Data to process:
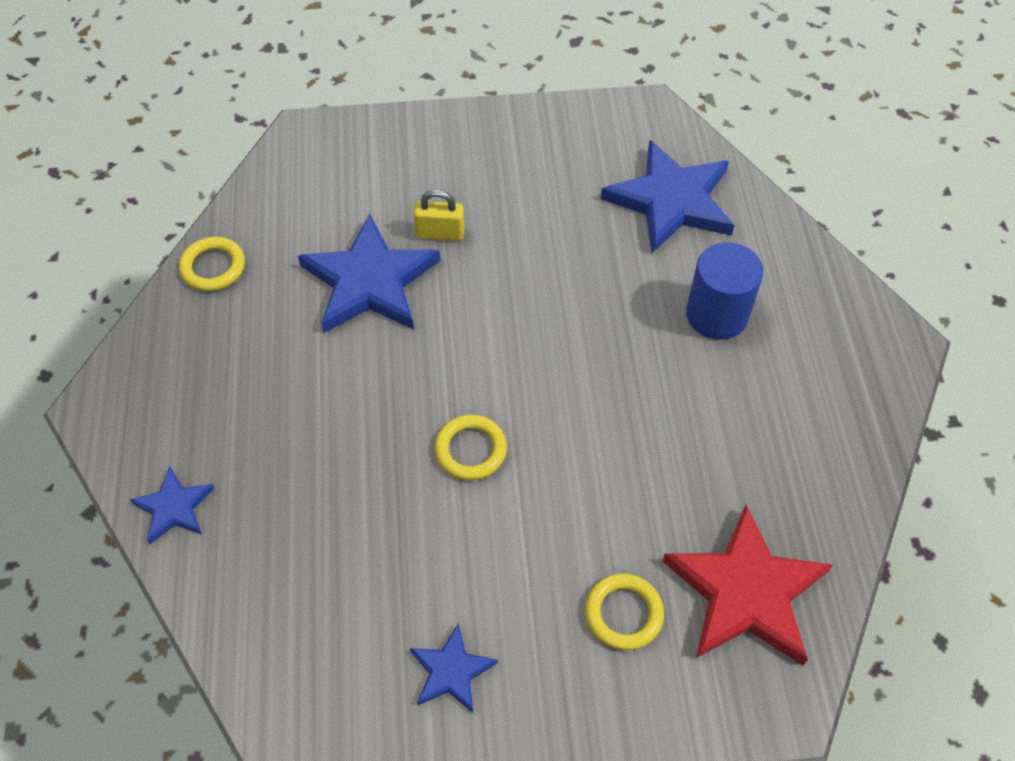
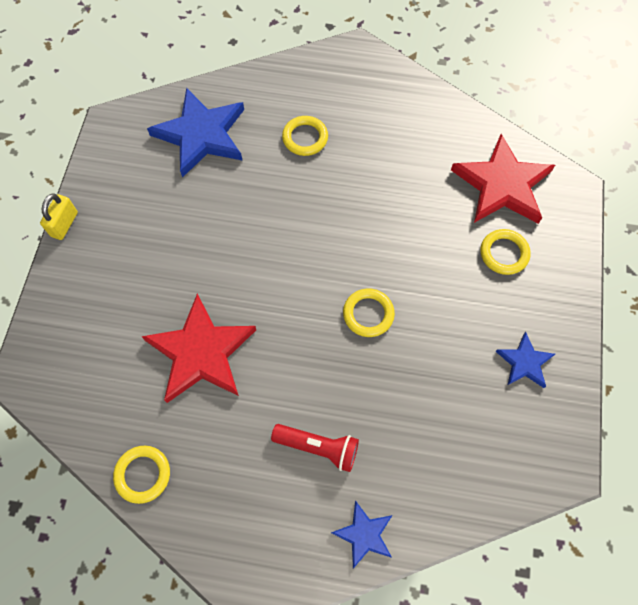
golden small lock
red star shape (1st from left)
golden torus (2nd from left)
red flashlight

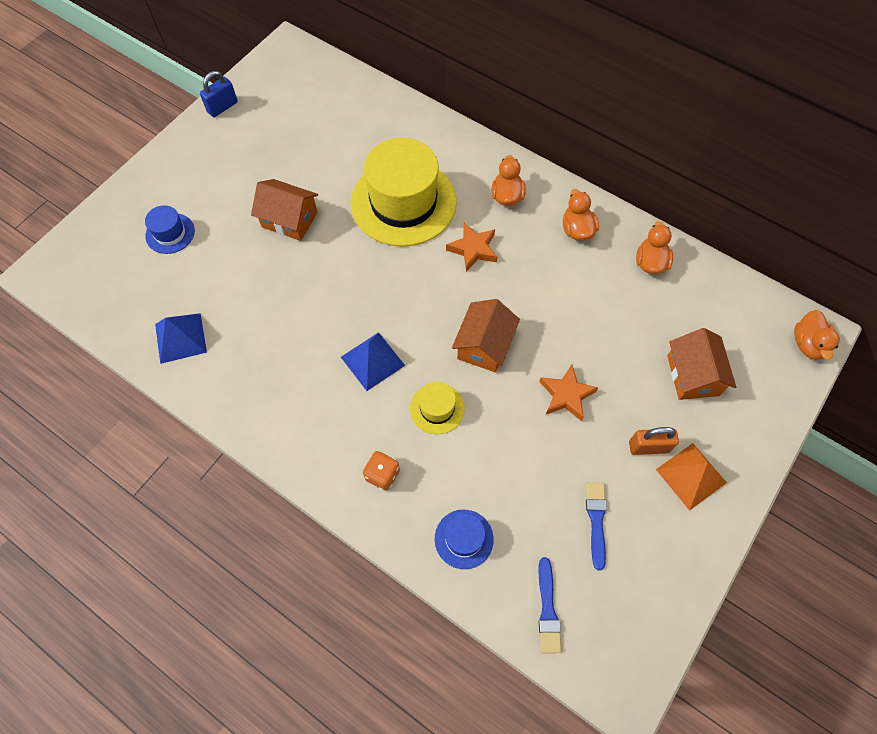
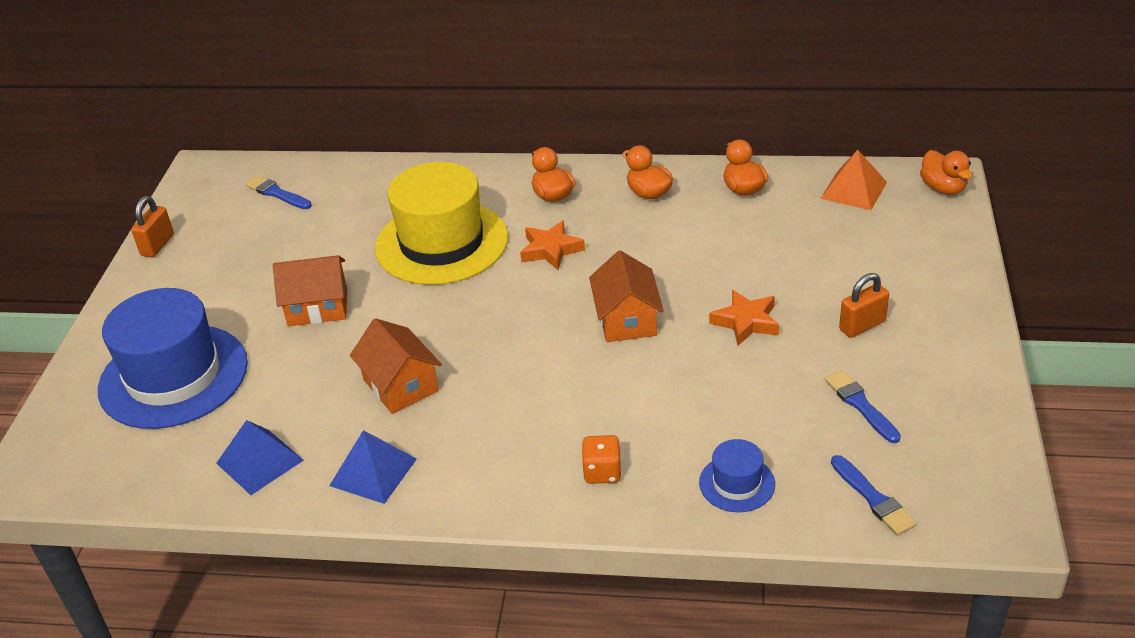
bright orange small lock (1st from left)
cobalt top hat (1st from left)
bright orange toy house (2nd from left)
cobalt solid pyramid (2nd from left)
golden top hat (2nd from left in the first image)
bright orange solid pyramid
cobalt brush (1st from left)

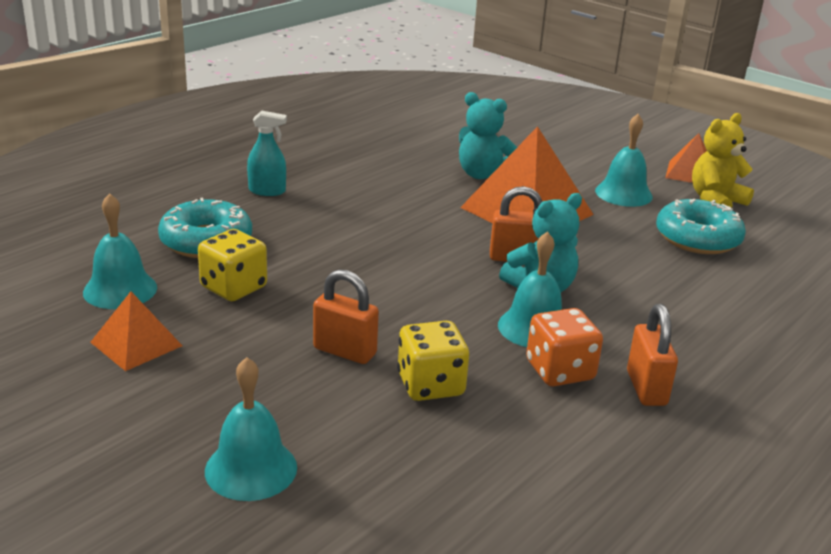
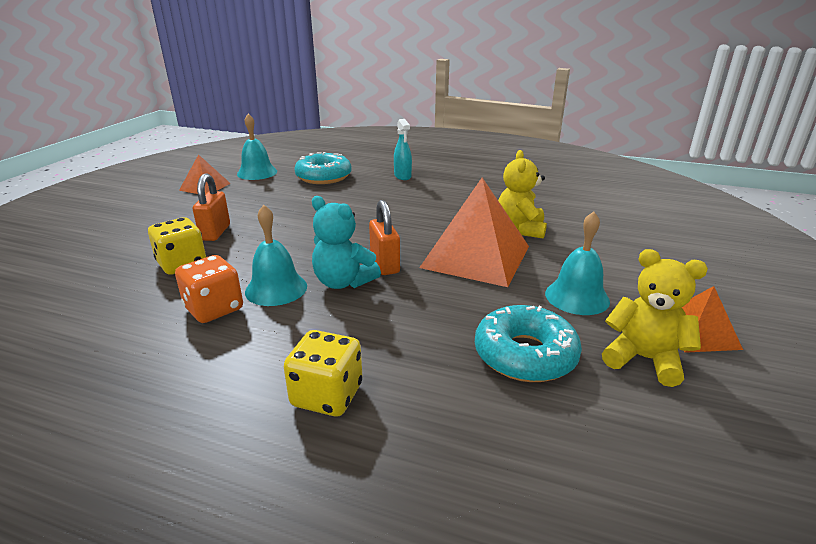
golden teddy (1st from left)
golden dice (2nd from left)
bright orange small lock (3rd from left in the first image)
turquoise school bell (2nd from left in the first image)

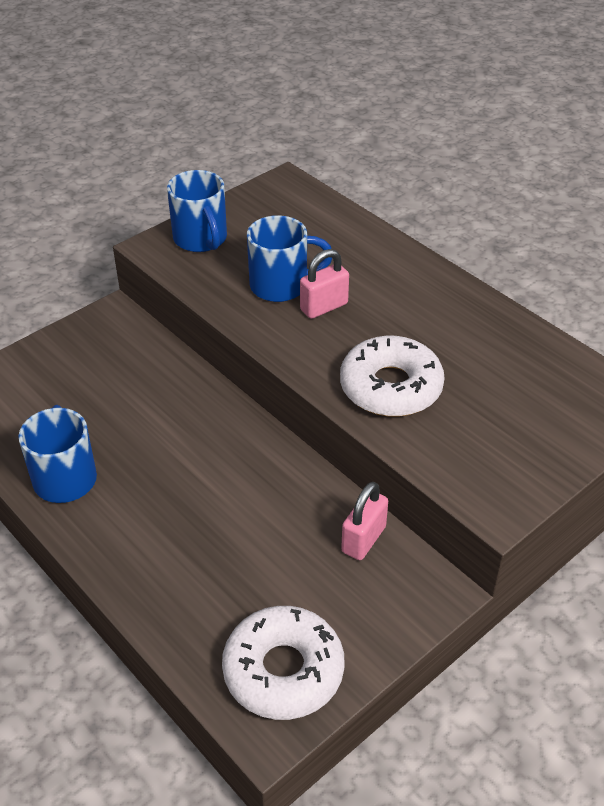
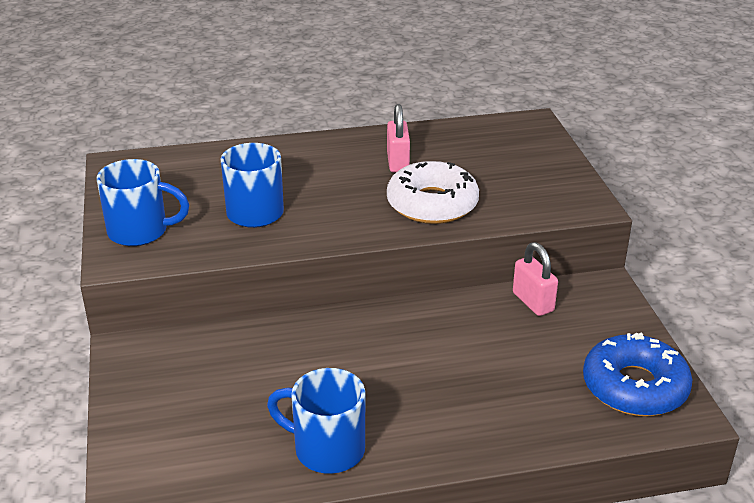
pink small lock (1st from left)
cobalt donut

Try it: An exact copy is required of the lines from the start of the records above through the line with "turquoise school bell", and only those, without any pictures.

Result for this exercise:
golden small lock
red star shape (1st from left)
golden torus (2nd from left)
red flashlight

bright orange small lock (1st from left)
cobalt top hat (1st from left)
bright orange toy house (2nd from left)
cobalt solid pyramid (2nd from left)
golden top hat (2nd from left in the first image)
bright orange solid pyramid
cobalt brush (1st from left)

golden teddy (1st from left)
golden dice (2nd from left)
bright orange small lock (3rd from left in the first image)
turquoise school bell (2nd from left in the first image)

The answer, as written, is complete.